Recorded data:

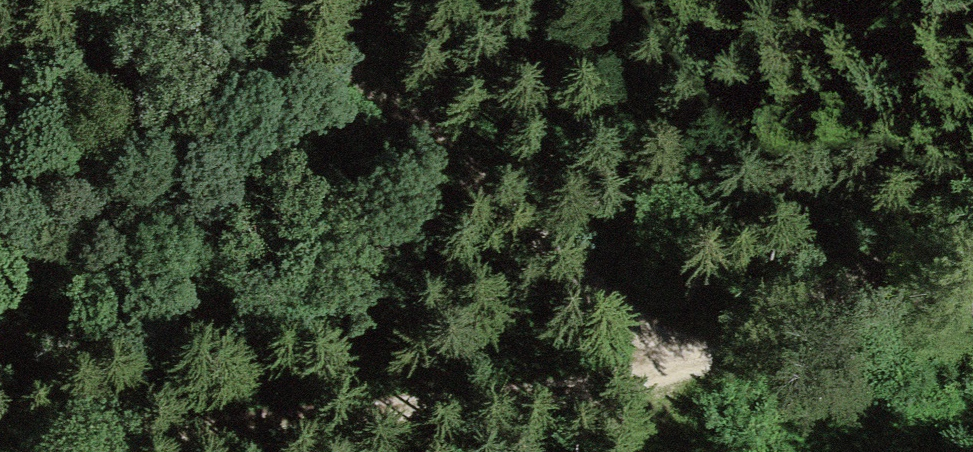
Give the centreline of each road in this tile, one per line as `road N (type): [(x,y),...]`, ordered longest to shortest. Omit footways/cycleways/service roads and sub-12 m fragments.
road 1 (track): [(106,451),(509,396),(653,351),(972,219)]
road 2 (track): [(653,351),(274,0)]

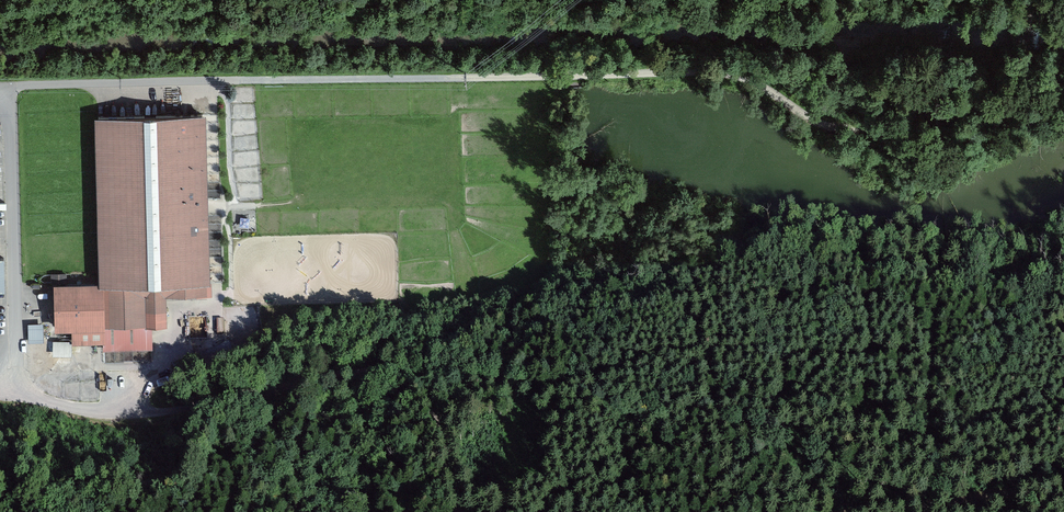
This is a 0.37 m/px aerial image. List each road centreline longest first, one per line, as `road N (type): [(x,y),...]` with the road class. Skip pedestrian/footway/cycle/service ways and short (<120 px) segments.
road 1 (track): [(1063,87),(970,94),(847,127),(826,124),(753,81),(698,72),(117,84)]
road 2 (track): [(0,391),(83,415),(171,417),(290,384),(361,373),(390,380),(431,425),(453,511)]
road 3 (track): [(891,511),(1063,484)]

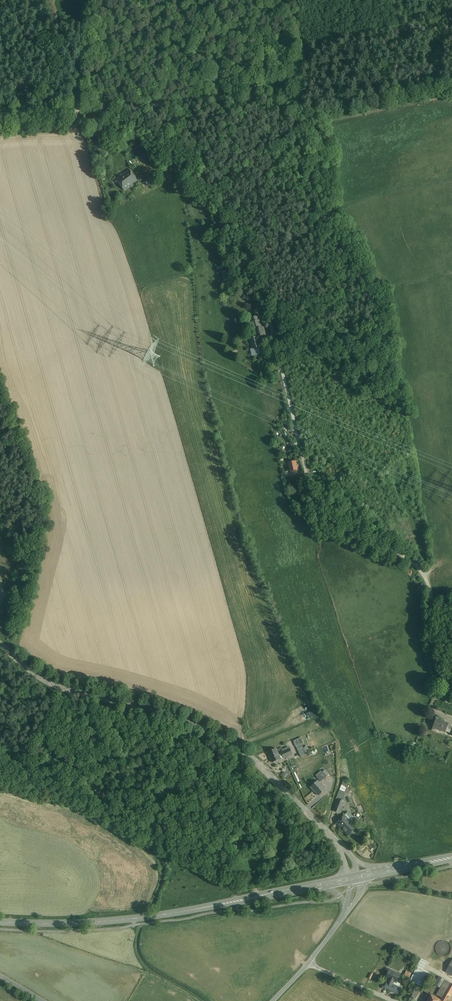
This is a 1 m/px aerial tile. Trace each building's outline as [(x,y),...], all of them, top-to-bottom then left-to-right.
[(130,170),(117,178),(125,190),(138,181),(130,170)] [(155,174),(145,181),(148,186),(158,178),(155,174)] [(226,271),(222,272),(224,281),(229,280),(232,279),(230,270),(226,271)] [(259,316),(249,319),(252,330),(254,330),(256,338),(258,337),(266,335),(263,327),(262,327),(259,316)] [(256,338),(250,339),(253,349),(260,347),(258,337),(256,338)] [(296,460),(288,462),(290,471),(298,470),(296,460)] [(298,707),(301,713),(311,708),(308,702),(298,707)] [(448,724),(436,719),(432,728),(444,733),(448,724)] [(306,754),(302,744),(304,743),(301,738),(300,738),(294,741),(300,756),(306,754)] [(277,748),(268,752),(273,763),(282,759),(277,748)] [(290,748),(281,752),(284,758),(293,754),(290,748)] [(324,772),(317,777),(320,782),(328,776),(324,772)] [(318,780),(311,787),(319,796),(327,789),(318,780)] [(347,786),(342,785),(338,799),(342,800),(347,786)] [(338,799),(333,811),(341,814),(346,802),(338,799)] [(342,818),(337,823),(349,836),(355,830),(350,824),(352,822),(345,815),(342,818)] [(441,955),(443,956),(446,955),(448,954),(449,952),(450,950),(450,947),(449,945),(448,943),(445,942),(443,941),(441,942),(438,943),(437,945),(436,947),(436,950),(437,952),(438,954),(441,955)] [(421,958),(410,981),(422,987),(430,973),(423,970),(428,961),(421,958)] [(400,975),(389,970),(386,977),(381,989),(391,993),(394,985),(396,982),(400,975)] [(406,971),(403,979),(408,981),(411,973),(406,971)] [(440,976),(435,984),(440,986),(444,979),(440,976)] [(431,994),(427,1000),(447,1000),(451,993),(451,985),(445,981),(436,997),(431,994)] [(402,989),(394,985),(391,993),(399,997),(402,989)]
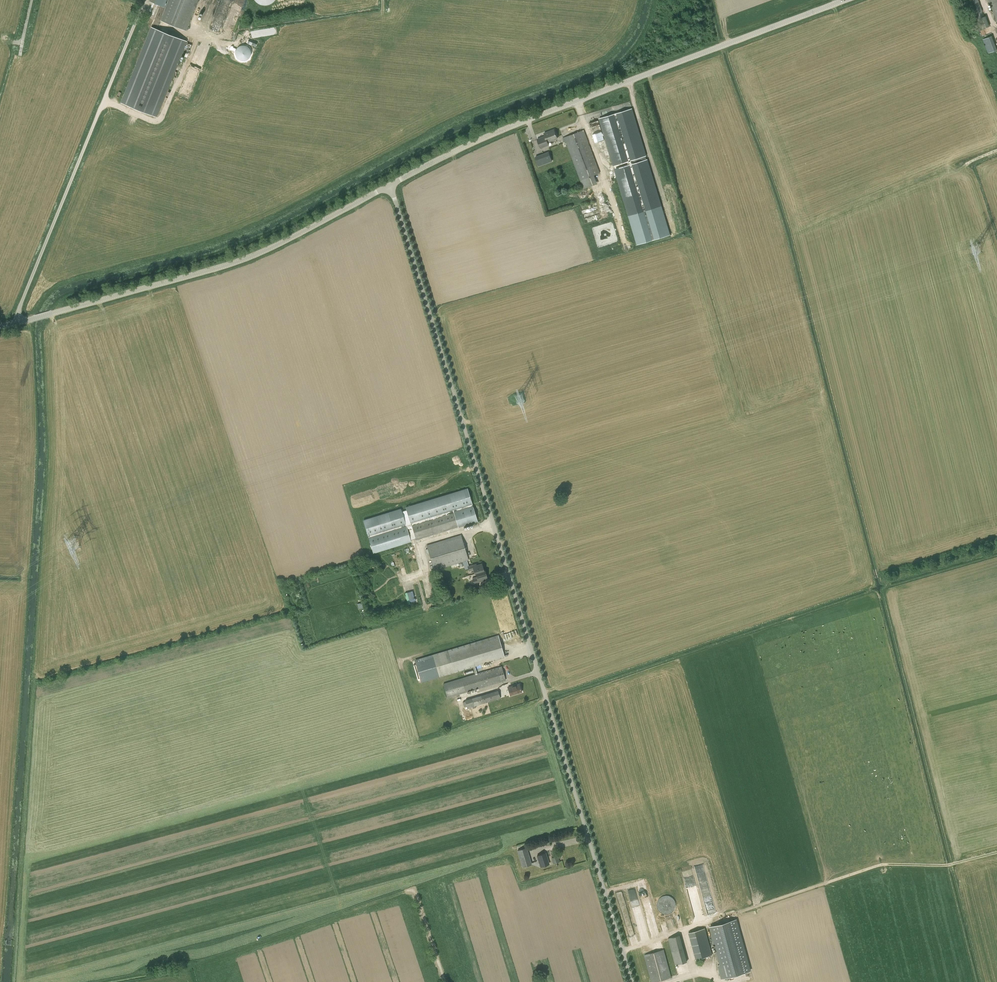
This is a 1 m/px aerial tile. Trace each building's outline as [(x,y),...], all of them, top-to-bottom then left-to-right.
[(161,20),(185,29),(197,0),(169,0),(161,20)] [(978,0),(969,0),(976,17),(974,17),(979,30),(988,27),(978,0)] [(996,22),(996,0),(988,0),(996,22)] [(151,26),(121,102),(156,116),(186,40),(151,26)] [(983,39),(988,53),(996,50),(991,36),(983,39)] [(236,49),(231,47),(230,49),(235,51),(236,51),(235,52),(235,53),(235,54),(235,55),(236,55),(236,56),(236,57),(237,57),(237,58),(238,59),(239,59),(239,60),(240,60),(241,60),(242,61),(243,61),(244,61),(245,61),(246,60),(247,60),(248,59),(249,58),(250,57),(250,56),(251,55),(251,54),(251,53),(251,52),(251,51),(250,50),(250,49),(249,48),(248,47),(247,46),(246,46),(245,46),(245,45),(244,45),(243,45),(242,45),(241,45),(241,46),(240,46),(239,46),(239,47),(238,47),(238,48),(237,48),(237,49),(236,49)] [(604,135),(637,243),(670,233),(633,109),(599,119),(604,133),(603,133),(599,120),(589,123),(595,142),(605,139),(603,135),(604,135)] [(545,136),(537,139),(541,148),(549,145),(548,142),(558,138),(554,130),(544,133),(545,136)] [(584,130),(564,137),(583,189),(597,184),(594,175),(600,173),(584,130)] [(549,151),(535,157),(539,166),(552,161),(549,151)] [(400,508),(364,519),(374,552),(410,541),(410,539),(416,538),(416,539),(458,526),(458,527),(477,521),(467,488),(406,506),(407,509),(401,511),(400,508)] [(434,570),(463,562),(466,561),(468,560),(461,535),(426,545),(434,570)] [(473,565),(468,566),(469,570),(473,569),(475,574),(476,573),(477,577),(476,577),(472,578),(473,579),(474,583),(479,581),(478,580),(487,578),(485,571),(484,571),(481,564),(473,566),(473,565)] [(504,658),(497,636),(432,655),(415,660),(421,682),(504,658)] [(443,684),(447,698),(506,680),(501,666),(461,678),(443,684)] [(521,692),(519,684),(508,688),(510,695),(521,692)] [(464,707),(467,706),(467,708),(501,698),(498,690),(465,700),(465,701),(462,702),(464,707)] [(522,867),(532,864),(527,847),(517,850),(522,867)] [(546,853),(537,856),(541,867),(549,864),(546,853)] [(675,906),(675,904),(675,902),(675,900),(674,898),(672,896),(670,895),(668,894),(666,894),(665,894),(663,894),(661,895),(659,896),(658,897),(656,899),(656,901),(655,902),(655,904),(655,906),(656,908),(657,910),(658,911),(660,912),(661,913),(663,914),(666,914),(667,914),(669,913),(671,912),(673,911),(674,910),(675,908),(675,906)] [(740,974),(726,922),(709,927),(719,965),(717,965),(721,979),(740,974)] [(712,955),(705,928),(689,932),(696,959),(712,955)] [(668,938),(675,965),(687,962),(680,935),(668,938)] [(669,967),(664,949),(644,955),(651,981),(654,981),(671,978),(669,967)]
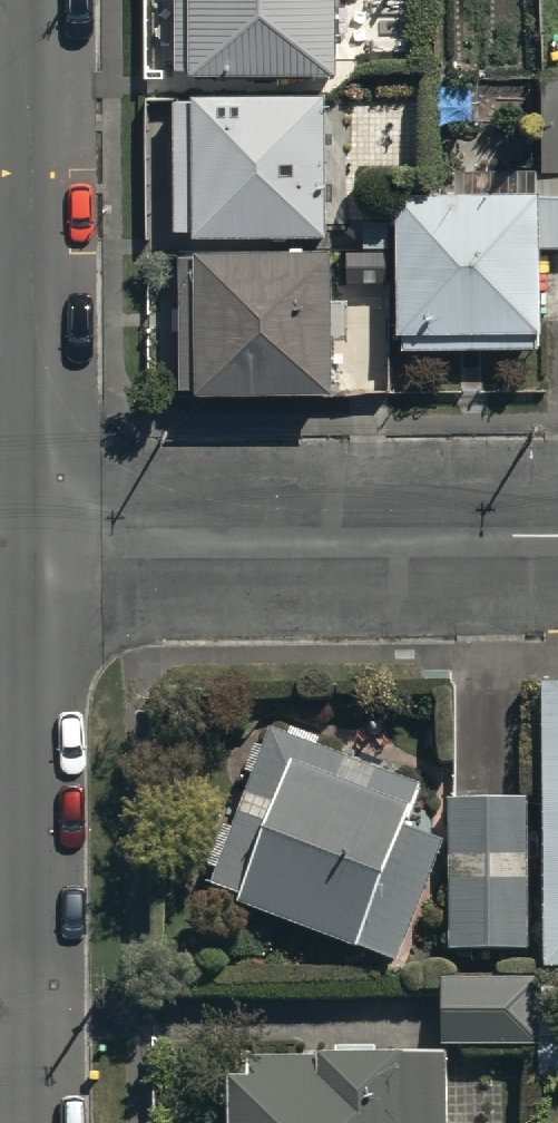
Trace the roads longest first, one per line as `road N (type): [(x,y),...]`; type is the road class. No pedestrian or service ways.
road 1 (unclassified): [(14,544),(18,1122)]
road 2 (unclassified): [(2,0),(14,544)]
road 3 (unclassified): [(14,544),(557,539)]

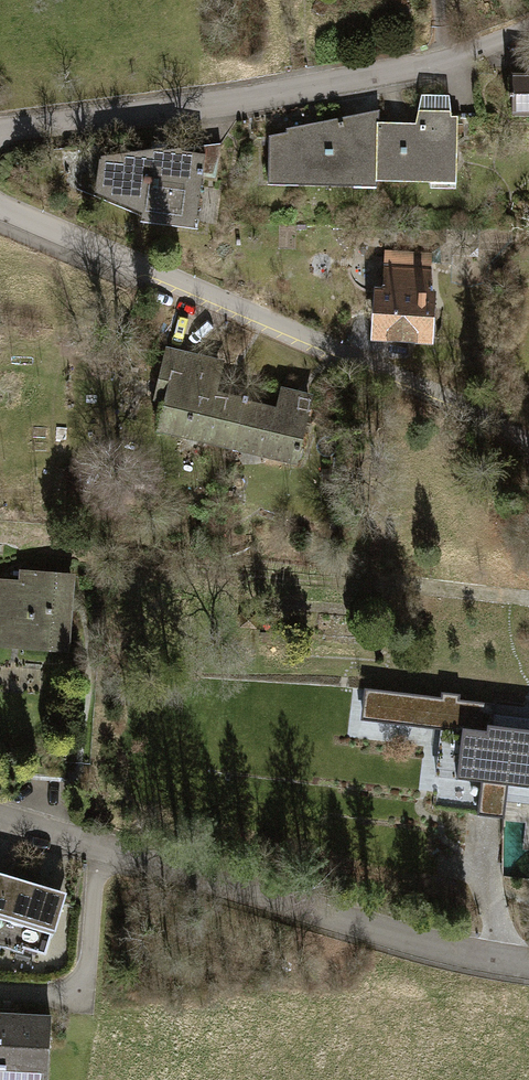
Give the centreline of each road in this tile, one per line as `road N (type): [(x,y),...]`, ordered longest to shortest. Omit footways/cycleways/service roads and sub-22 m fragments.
road 1 (residential): [(0,206),(460,407),(528,451)]
road 2 (residential): [(528,964),(436,949),(0,820)]
road 3 (residential): [(528,26),(444,61),(0,134)]

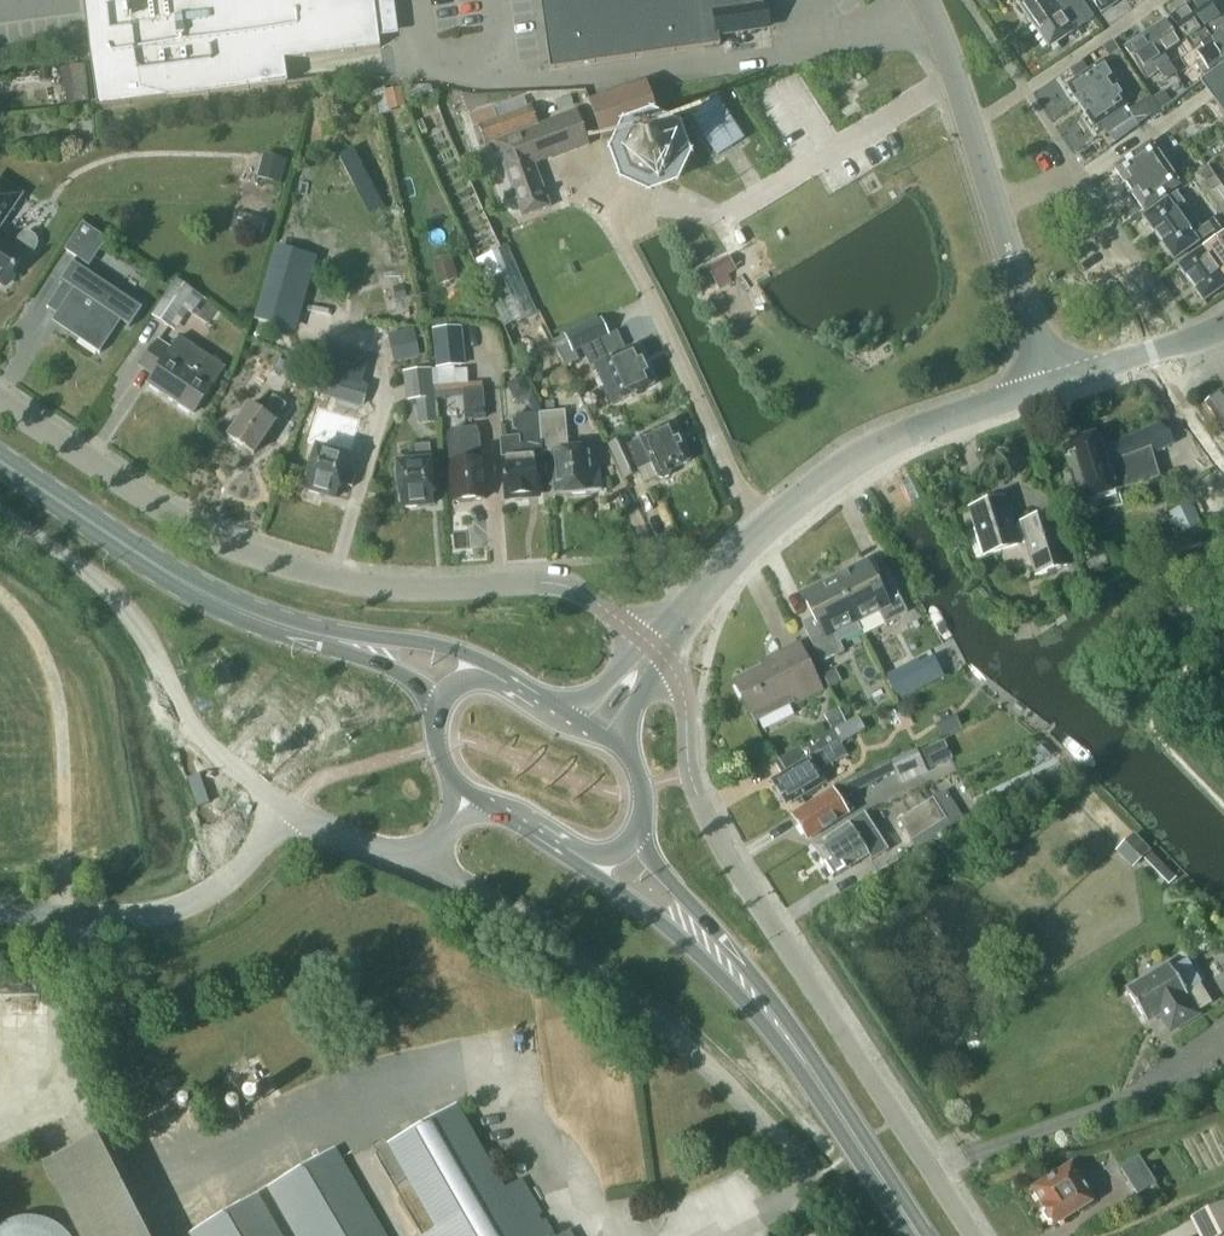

- **What is needed**: The records above must be repeated in full and exactly, but without any of the pictures.

- **Answer to the exercise**:
Give the centreline of each road in this tile, one per line as `road N (type): [(x,y),...]`, ordered longest to shortest. Omit footways/cycleways/service roads and sub-12 m fragments.
road 1 (track): [(106,451),(509,396),(653,351),(972,219)]
road 2 (track): [(653,351),(274,0)]

This is a 0.37 m/px aerial image. List each road centreline longest first, one per line, as `road N (type): [(x,y),...]` with the road class. Skip pedestrian/footway/cycle/service ways and short (<120 px) segments.
road 1 (track): [(1063,87),(970,94),(847,127),(826,124),(753,81),(698,72),(117,84)]
road 2 (track): [(0,391),(83,415),(171,417),(290,384),(361,373),(390,380),(431,425),(453,511)]
road 3 (track): [(891,511),(1063,484)]

This is a 1 m/px aerial tile. Trace each building's outline as [(x,y),...], all of them, top-to-bottom then left-to-right.
[(130,170),(117,178),(125,190),(138,181),(130,170)] [(155,174),(145,181),(148,186),(158,178),(155,174)] [(226,271),(222,272),(224,281),(229,280),(232,279),(230,270),(226,271)] [(259,316),(249,319),(252,330),(254,330),(256,338),(258,337),(266,335),(263,327),(262,327),(259,316)] [(256,338),(250,339),(253,349),(260,347),(258,337),(256,338)] [(296,460),(288,462),(290,471),(298,470),(296,460)] [(298,707),(301,713),(311,708),(308,702),(298,707)] [(448,724),(436,719),(432,728),(444,733),(448,724)] [(306,754),(302,744),(304,743),(301,738),(300,738),(294,741),(300,756),(306,754)] [(277,748),(268,752),(273,763),(282,759),(277,748)] [(290,748),(281,752),(284,758),(293,754),(290,748)] [(324,772),(317,777),(320,782),(328,776),(324,772)] [(318,780),(311,787),(319,796),(327,789),(318,780)] [(347,786),(342,785),(338,799),(342,800),(347,786)] [(338,799),(333,811),(341,814),(346,802),(338,799)] [(342,818),(337,823),(349,836),(355,830),(350,824),(352,822),(345,815),(342,818)] [(441,955),(443,956),(446,955),(448,954),(449,952),(450,950),(450,947),(449,945),(448,943),(445,942),(443,941),(441,942),(438,943),(437,945),(436,947),(436,950),(437,952),(438,954),(441,955)] [(421,958),(410,981),(422,987),(430,973),(423,970),(428,961),(421,958)] [(400,975),(389,970),(386,977),(381,989),(391,993),(394,985),(396,982),(400,975)] [(406,971),(403,979),(408,981),(411,973),(406,971)] [(440,976),(435,984),(440,986),(444,979),(440,976)] [(431,994),(427,1000),(447,1000),(451,993),(451,985),(445,981),(436,997),(431,994)] [(402,989),(394,985),(391,993),(399,997),(402,989)]
This is a 1 m/px aerial tile. Trace each building's outline as [(x,y),...], all of them, top-to-bottom then left-to-right.
[(161,20),(185,29),(197,0),(169,0),(161,20)] [(978,0),(969,0),(976,17),(974,17),(979,30),(988,27),(978,0)] [(996,22),(996,0),(988,0),(996,22)] [(151,26),(121,102),(156,116),(186,40),(151,26)] [(983,39),(988,53),(996,50),(991,36),(983,39)] [(236,49),(231,47),(230,49),(235,51),(236,51),(235,52),(235,53),(235,54),(235,55),(236,55),(236,56),(236,57),(237,57),(237,58),(238,59),(239,59),(239,60),(240,60),(241,60),(242,61),(243,61),(244,61),(245,61),(246,60),(247,60),(248,59),(249,58),(250,57),(250,56),(251,55),(251,54),(251,53),(251,52),(251,51),(250,50),(250,49),(249,48),(248,47),(247,46),(246,46),(245,46),(245,45),(244,45),(243,45),(242,45),(241,45),(241,46),(240,46),(239,46),(239,47),(238,47),(238,48),(237,48),(237,49),(236,49)] [(604,135),(637,243),(670,233),(633,109),(599,119),(604,133),(603,133),(599,120),(589,123),(595,142),(605,139),(603,135),(604,135)] [(545,136),(537,139),(541,148),(549,145),(548,142),(558,138),(554,130),(544,133),(545,136)] [(584,130),(564,137),(583,189),(597,184),(594,175),(600,173),(584,130)] [(549,151),(535,157),(539,166),(552,161),(549,151)] [(400,508),(364,519),(374,552),(410,541),(410,539),(416,538),(416,539),(458,526),(458,527),(477,521),(467,488),(406,506),(407,509),(401,511),(400,508)] [(434,570),(463,562),(466,561),(468,560),(461,535),(426,545),(434,570)] [(473,565),(468,566),(469,570),(473,569),(475,574),(476,573),(477,577),(476,577),(472,578),(473,579),(474,583),(479,581),(478,580),(487,578),(485,571),(484,571),(481,564),(473,566),(473,565)] [(504,658),(497,636),(432,655),(415,660),(421,682),(504,658)] [(443,684),(447,698),(506,680),(501,666),(461,678),(443,684)] [(521,692),(519,684),(508,688),(510,695),(521,692)] [(464,707),(467,706),(467,708),(501,698),(498,690),(465,700),(465,701),(462,702),(464,707)] [(522,867),(532,864),(527,847),(517,850),(522,867)] [(546,853),(537,856),(541,867),(549,864),(546,853)] [(675,906),(675,904),(675,902),(675,900),(674,898),(672,896),(670,895),(668,894),(666,894),(665,894),(663,894),(661,895),(659,896),(658,897),(656,899),(656,901),(655,902),(655,904),(655,906),(656,908),(657,910),(658,911),(660,912),(661,913),(663,914),(666,914),(667,914),(669,913),(671,912),(673,911),(674,910),(675,908),(675,906)] [(740,974),(726,922),(709,927),(719,965),(717,965),(721,979),(740,974)] [(712,955),(705,928),(689,932),(696,959),(712,955)] [(668,938),(675,965),(687,962),(680,935),(668,938)] [(669,967),(664,949),(644,955),(651,981),(654,981),(671,978),(669,967)]
Trace the roads longest first, one per line as `road N (type): [(x,y),...]`; type is the road class. No pedestrian or service ways.
road 1 (unclassified): [(14,544),(18,1122)]
road 2 (unclassified): [(2,0),(14,544)]
road 3 (unclassified): [(14,544),(557,539)]

Give the centreline of each road in this tile, one per line as `road N (type): [(x,y),...]`, ordered longest to shortest. Omit footways/cycleways/service roads and sub-22 m fragments.
road 1 (residential): [(0,206),(460,407),(528,451)]
road 2 (residential): [(528,964),(436,949),(0,820)]
road 3 (residential): [(528,26),(444,61),(0,134)]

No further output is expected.